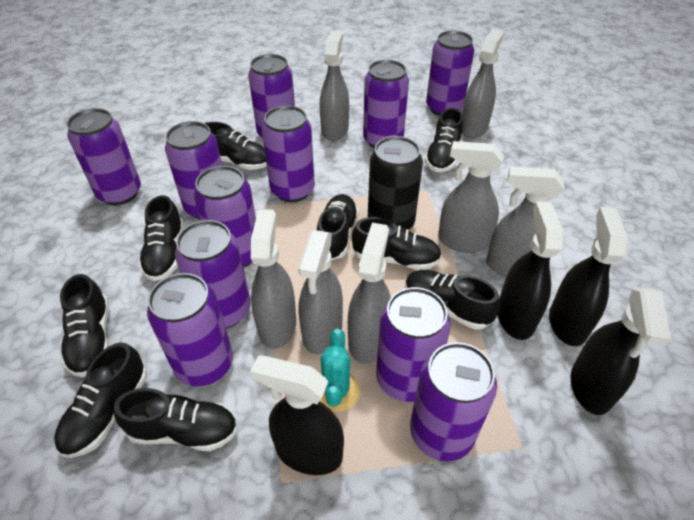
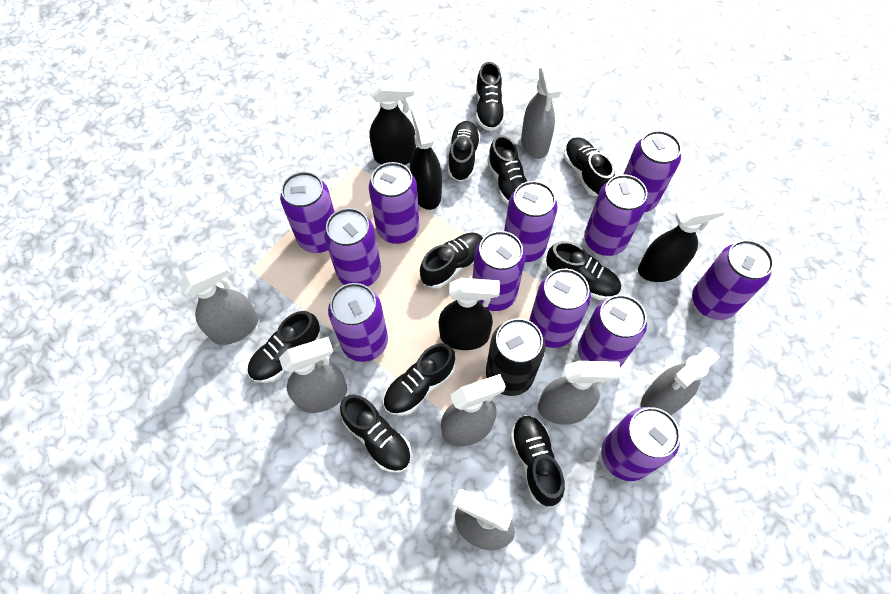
black shoe: 9 -> 10
purple can: 11 -> 12
turquoise cactus: 1 -> 0

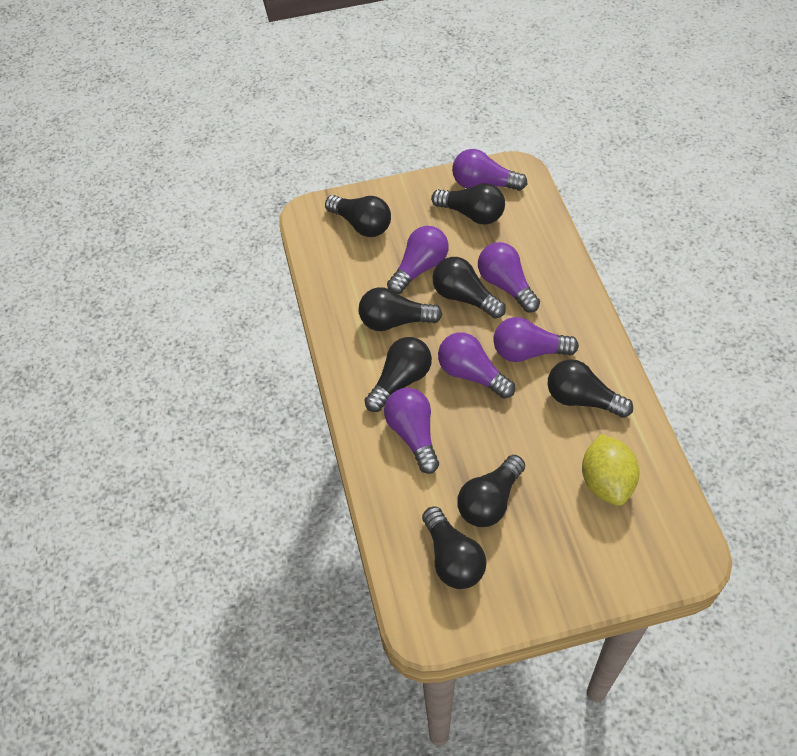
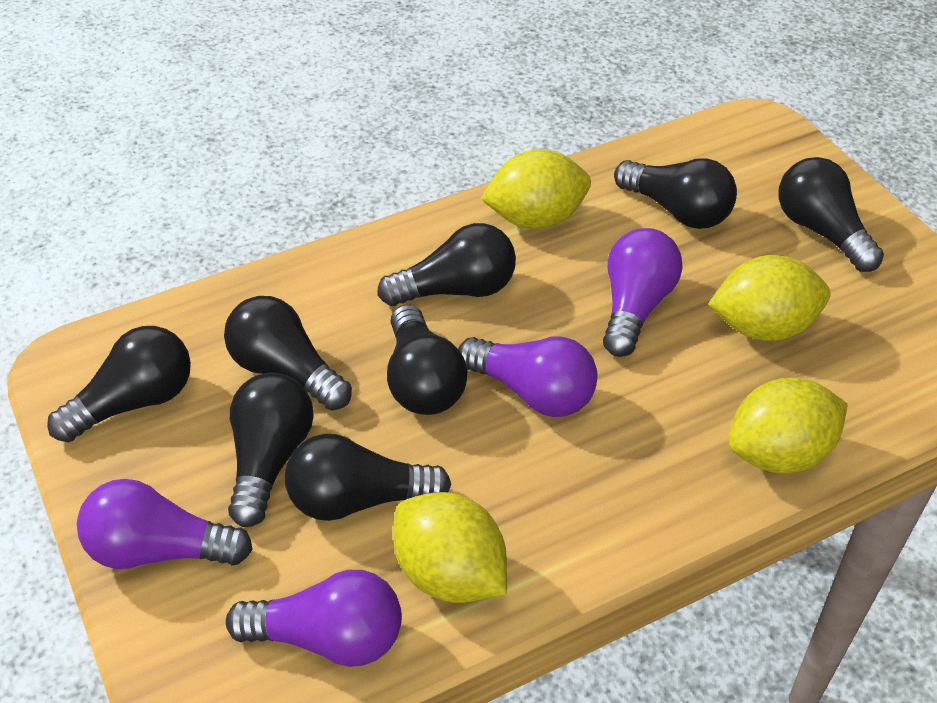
purple light bulb: 6 -> 4
yellow lemon: 1 -> 4

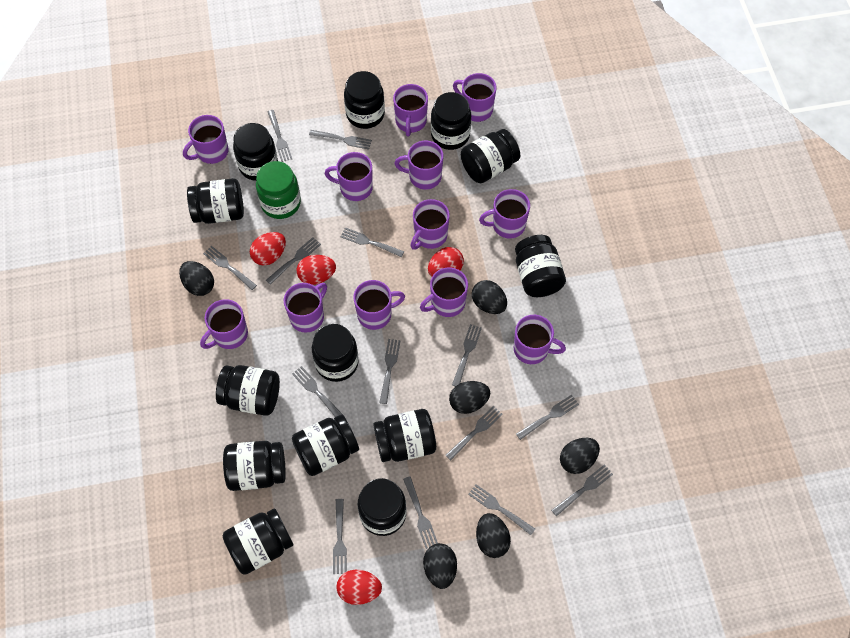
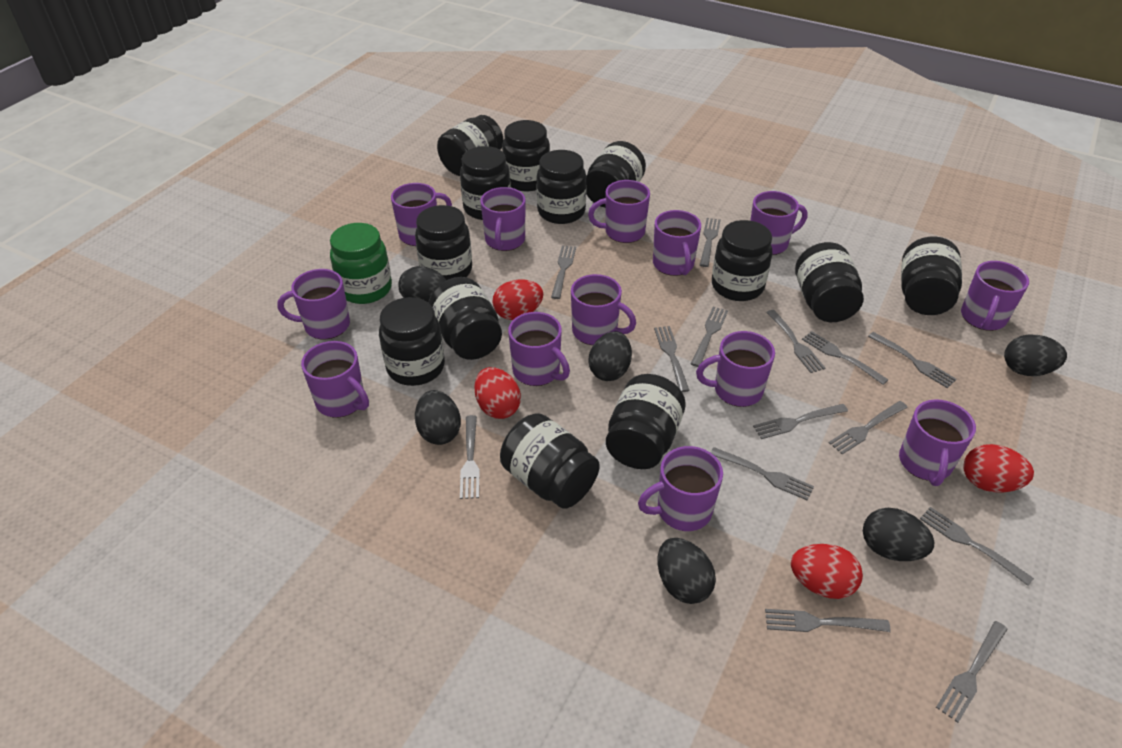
purple mug: 12 -> 13

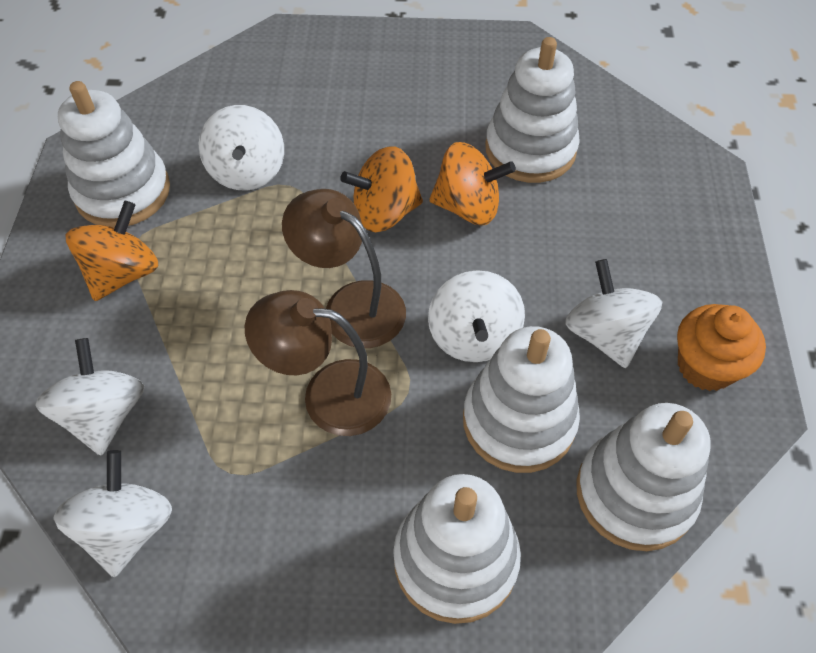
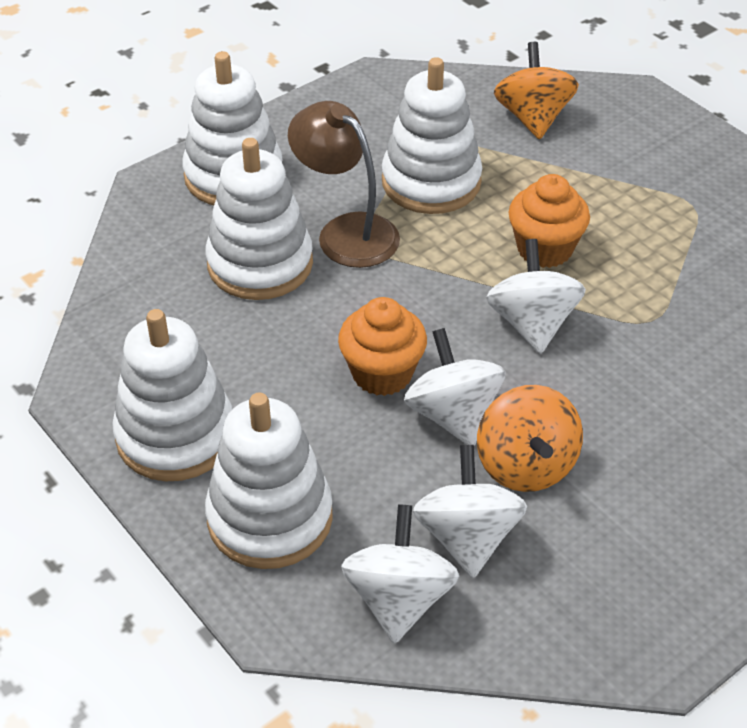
brown lamp: 2 -> 1
orange cupcake: 1 -> 2
orange spinning top: 3 -> 2
white spinning top: 5 -> 4

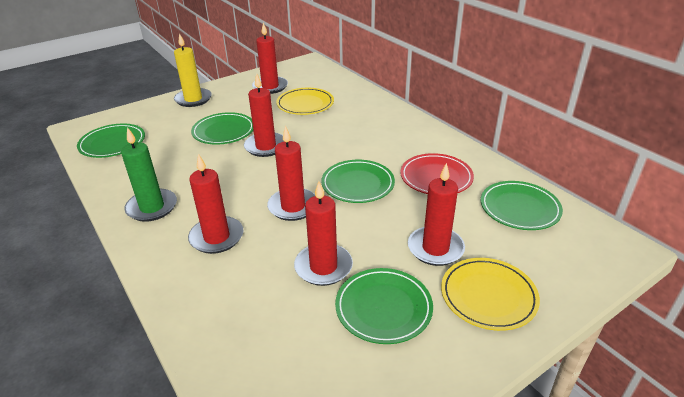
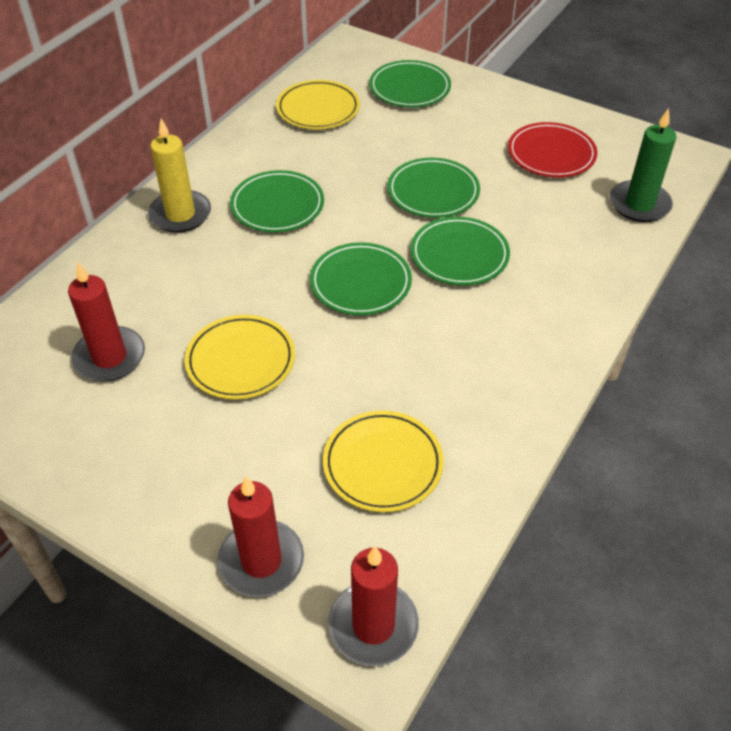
red candle: 6 -> 3
yellow plate: 2 -> 3

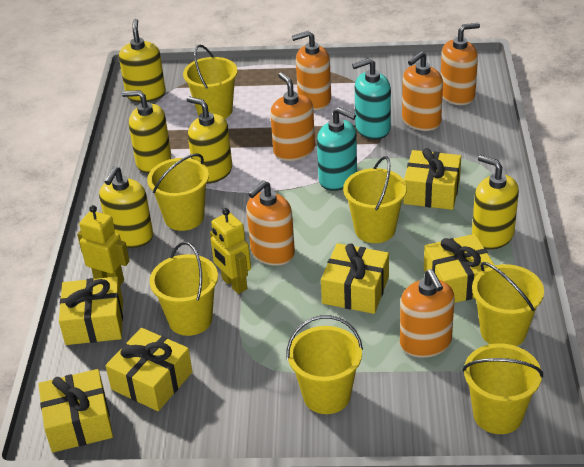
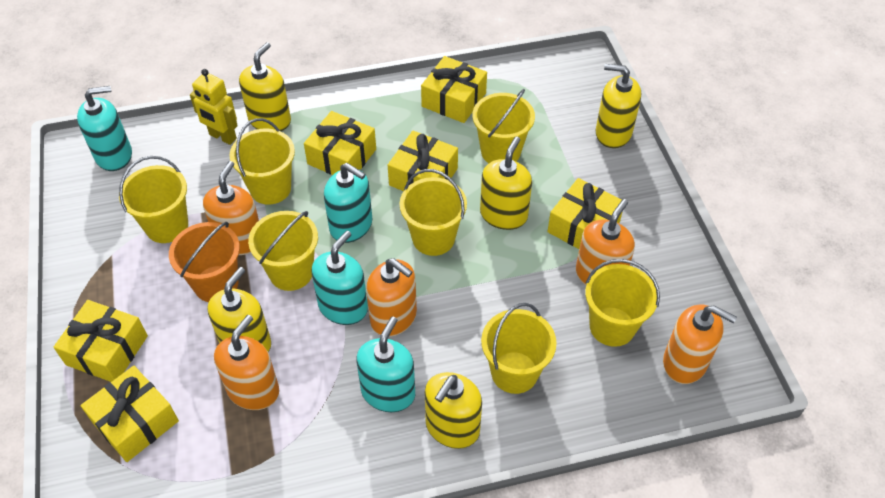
orange bucket: 0 -> 1
orange soap dispenser: 6 -> 5
turquoise soap dispenser: 2 -> 4
yellow robot: 2 -> 1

※

§ WHAT THE EXERCISE ASKS:
Each entry, start to finish, goes into your copy exactly; the pictures stay out.

§ RESPONSE AREA:
black shoe: 9 -> 10
purple can: 11 -> 12
turquoise cactus: 1 -> 0

purple light bulb: 6 -> 4
yellow lemon: 1 -> 4

purple mug: 12 -> 13

brown lamp: 2 -> 1
orange cupcake: 1 -> 2
orange spinning top: 3 -> 2
white spinning top: 5 -> 4

red candle: 6 -> 3
yellow plate: 2 -> 3

orange bucket: 0 -> 1
orange soap dispenser: 6 -> 5
turquoise soap dispenser: 2 -> 4
yellow robot: 2 -> 1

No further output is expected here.